TRY IT: Your job is to set down the stretch of entries that opens with the line containing "D202: diode (A" and closes with the line containing "R201: 75k (N9, N13) -> 1.5k (N9, N13)". Keep both end lines, copy each exactly, and add nothing.
========================================================================
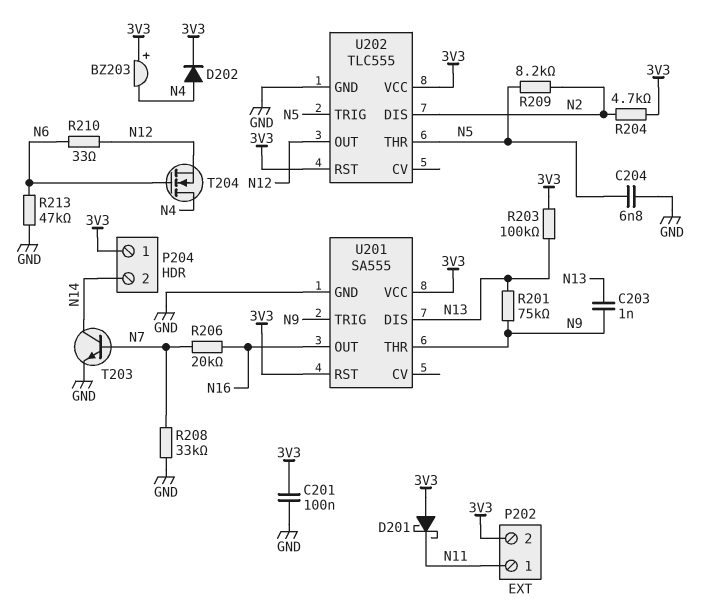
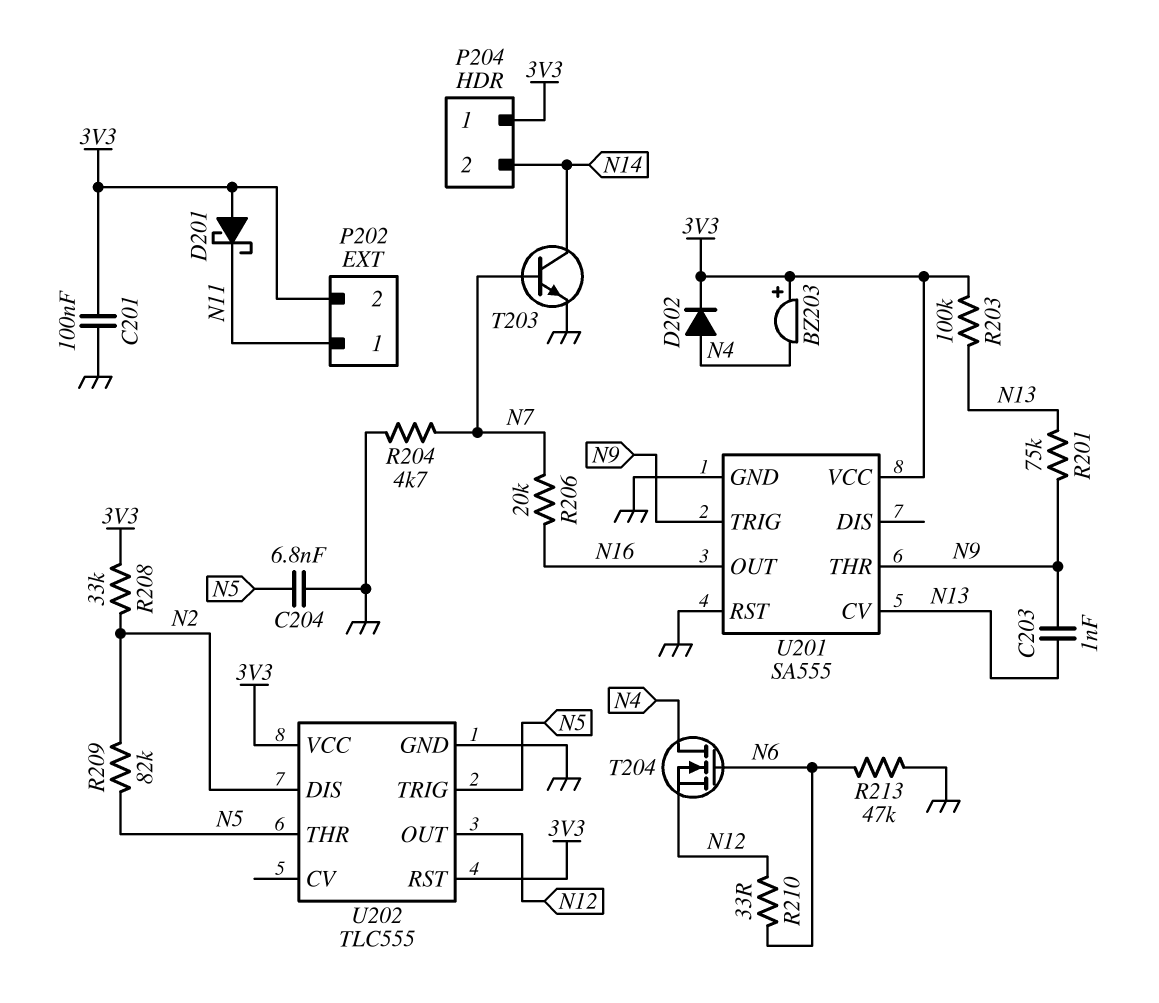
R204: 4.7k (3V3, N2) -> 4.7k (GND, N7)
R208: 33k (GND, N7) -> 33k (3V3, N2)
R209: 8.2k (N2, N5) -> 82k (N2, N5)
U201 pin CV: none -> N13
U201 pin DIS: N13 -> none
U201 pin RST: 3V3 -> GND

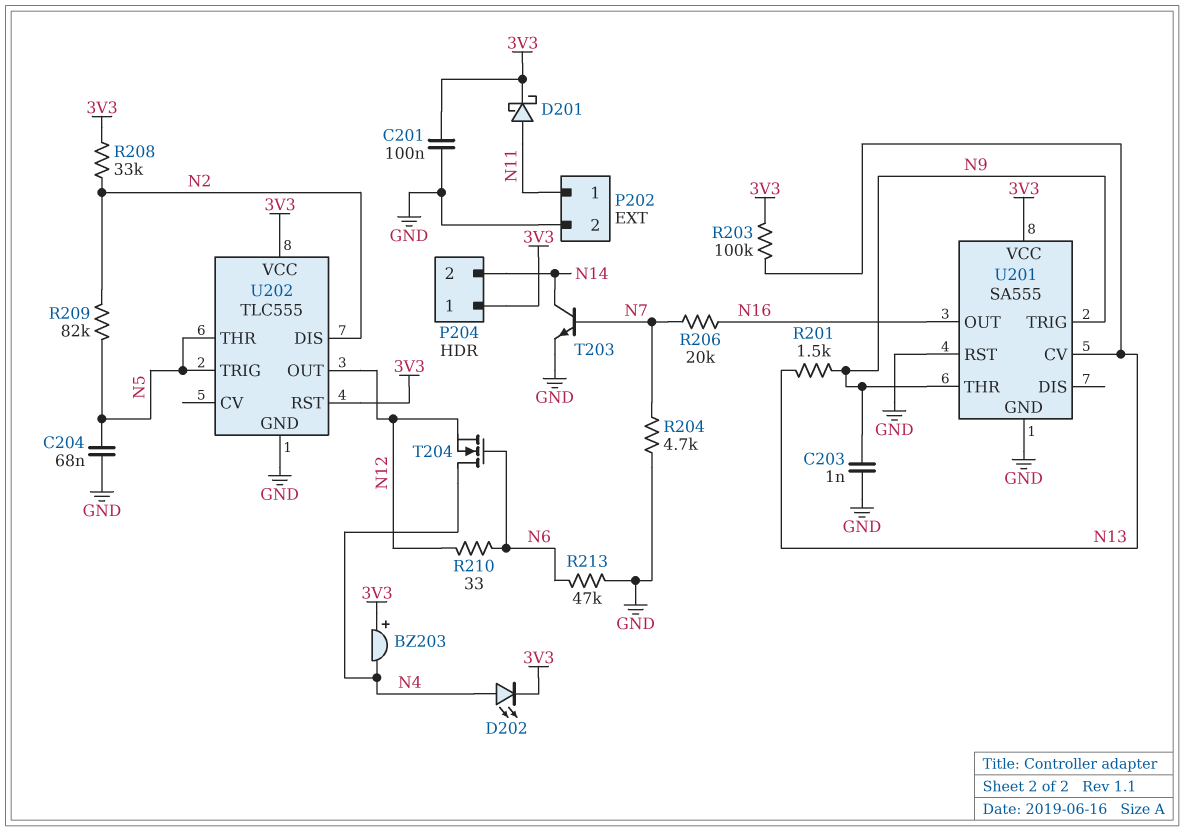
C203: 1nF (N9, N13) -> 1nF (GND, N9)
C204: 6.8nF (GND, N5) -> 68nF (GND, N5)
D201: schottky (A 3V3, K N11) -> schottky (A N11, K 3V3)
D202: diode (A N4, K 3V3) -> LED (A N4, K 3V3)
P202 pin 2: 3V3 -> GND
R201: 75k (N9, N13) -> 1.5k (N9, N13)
========================================================================
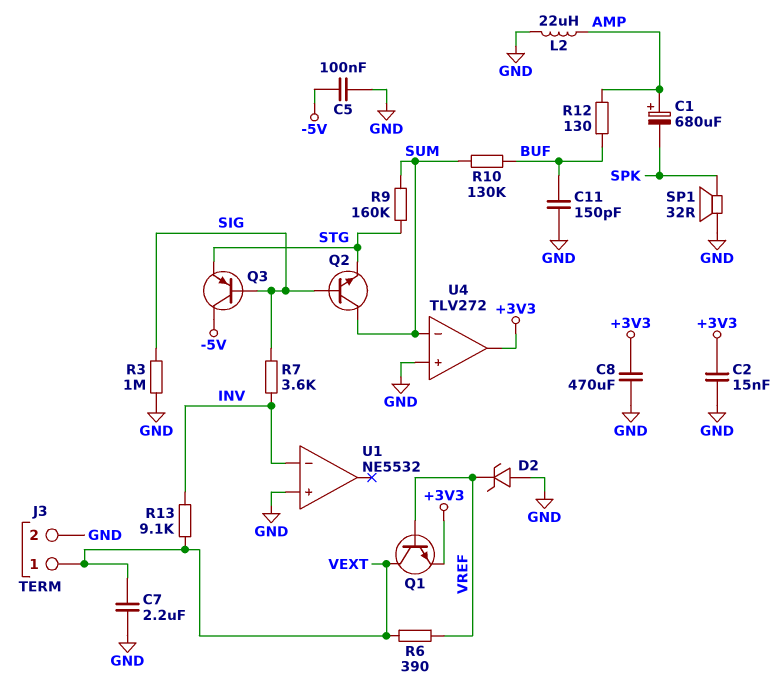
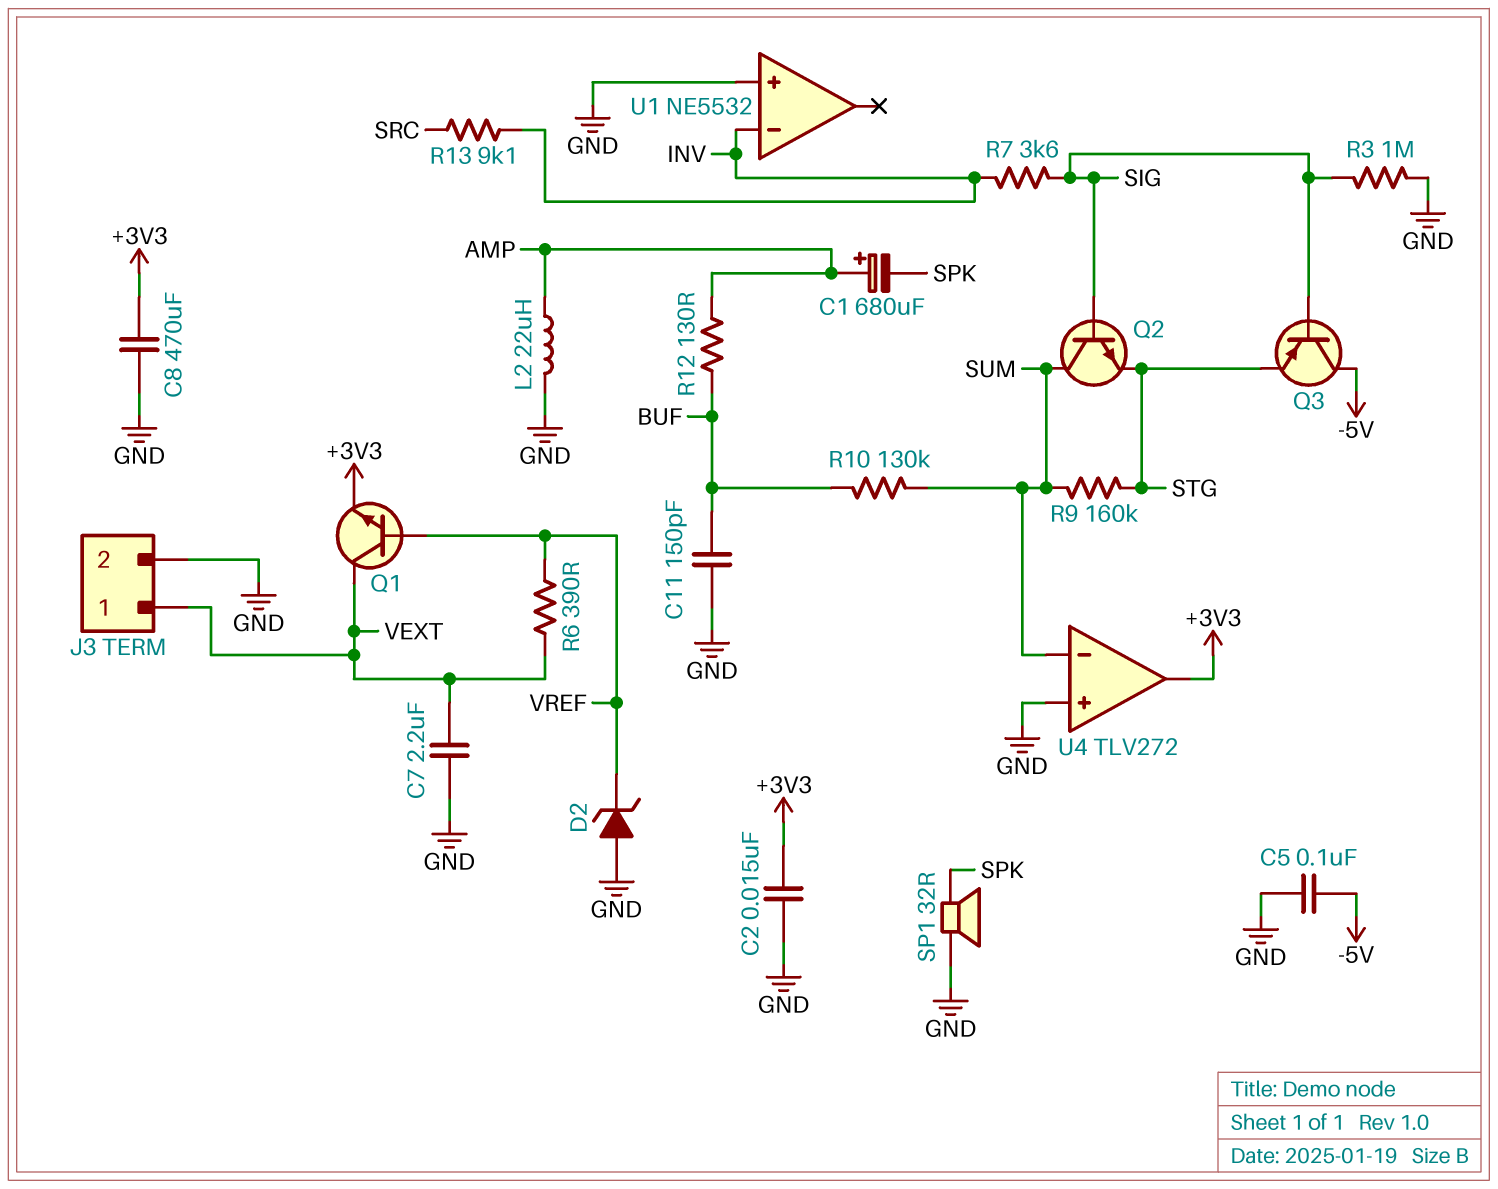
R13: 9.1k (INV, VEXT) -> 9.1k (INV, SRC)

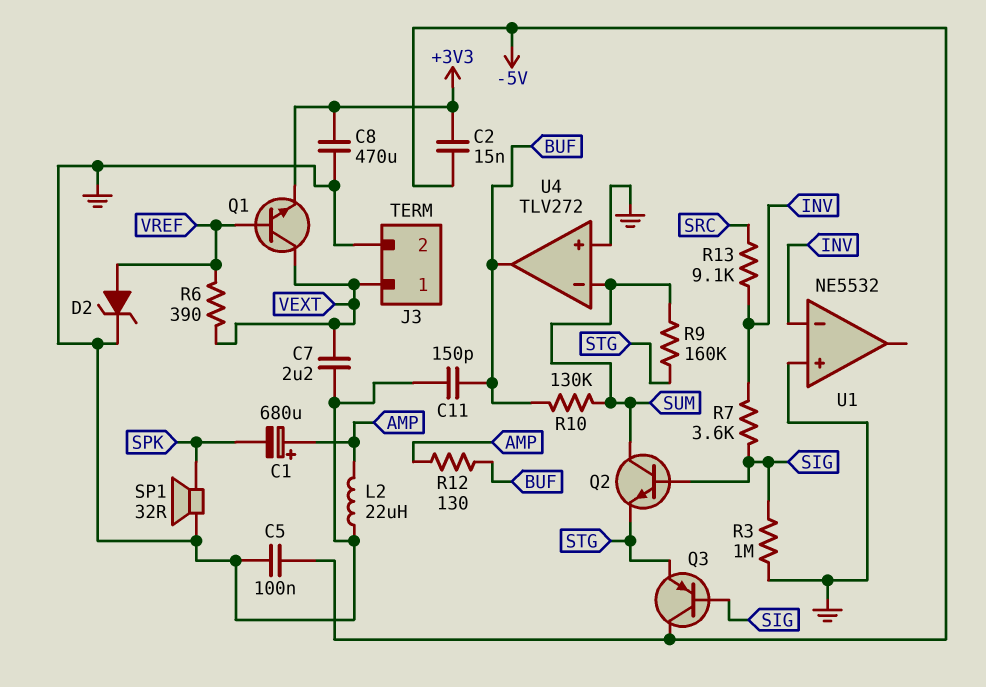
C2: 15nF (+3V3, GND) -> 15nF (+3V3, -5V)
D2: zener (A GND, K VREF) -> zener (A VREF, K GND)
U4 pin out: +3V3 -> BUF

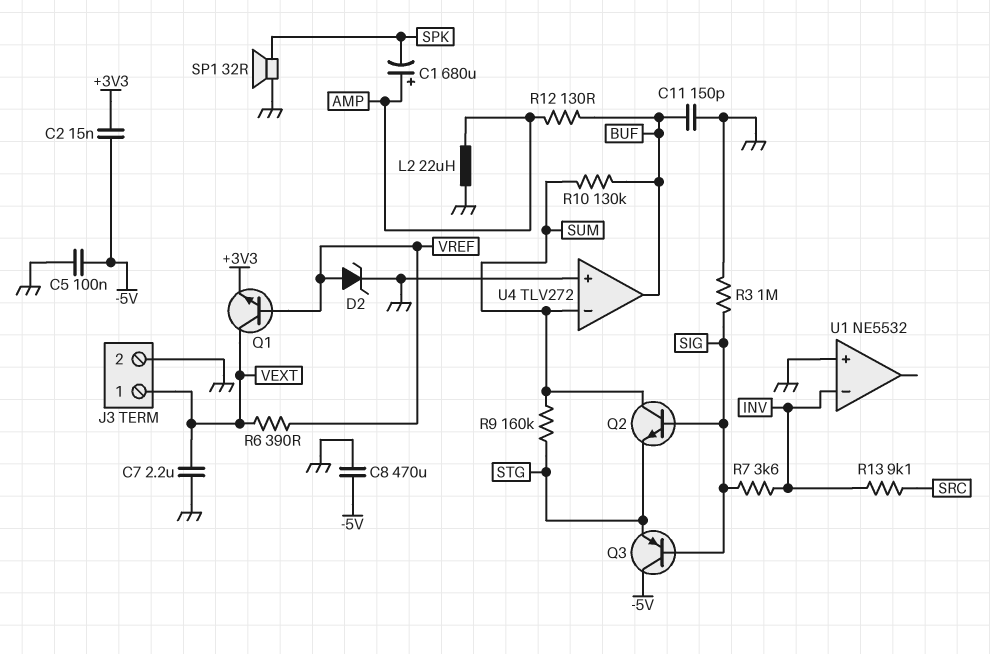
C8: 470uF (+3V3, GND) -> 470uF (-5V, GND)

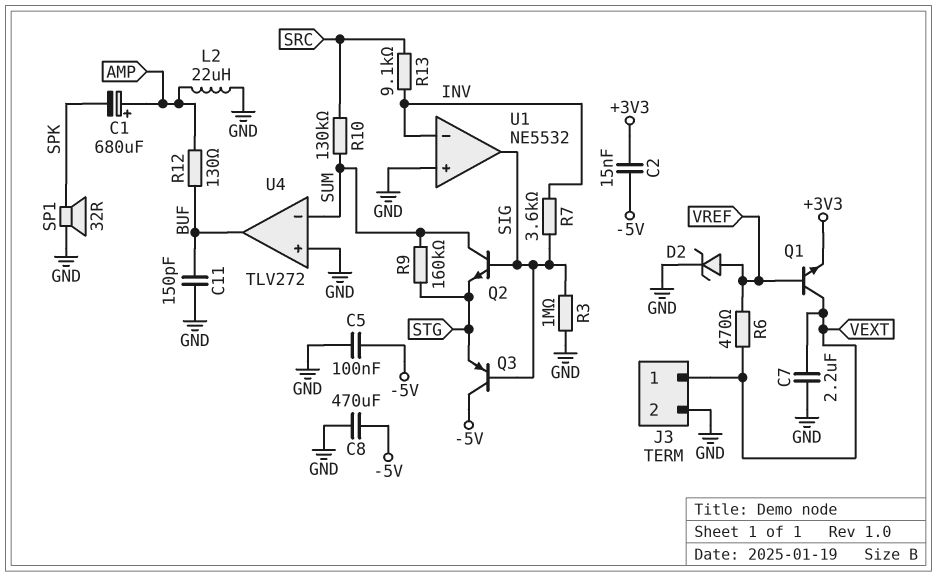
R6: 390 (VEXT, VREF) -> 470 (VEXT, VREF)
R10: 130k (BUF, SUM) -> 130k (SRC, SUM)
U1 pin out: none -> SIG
========================================================================
THE ANSWER:
D202: diode (A N4, K 3V3) -> LED (A N4, K 3V3)
P202 pin 2: 3V3 -> GND
R201: 75k (N9, N13) -> 1.5k (N9, N13)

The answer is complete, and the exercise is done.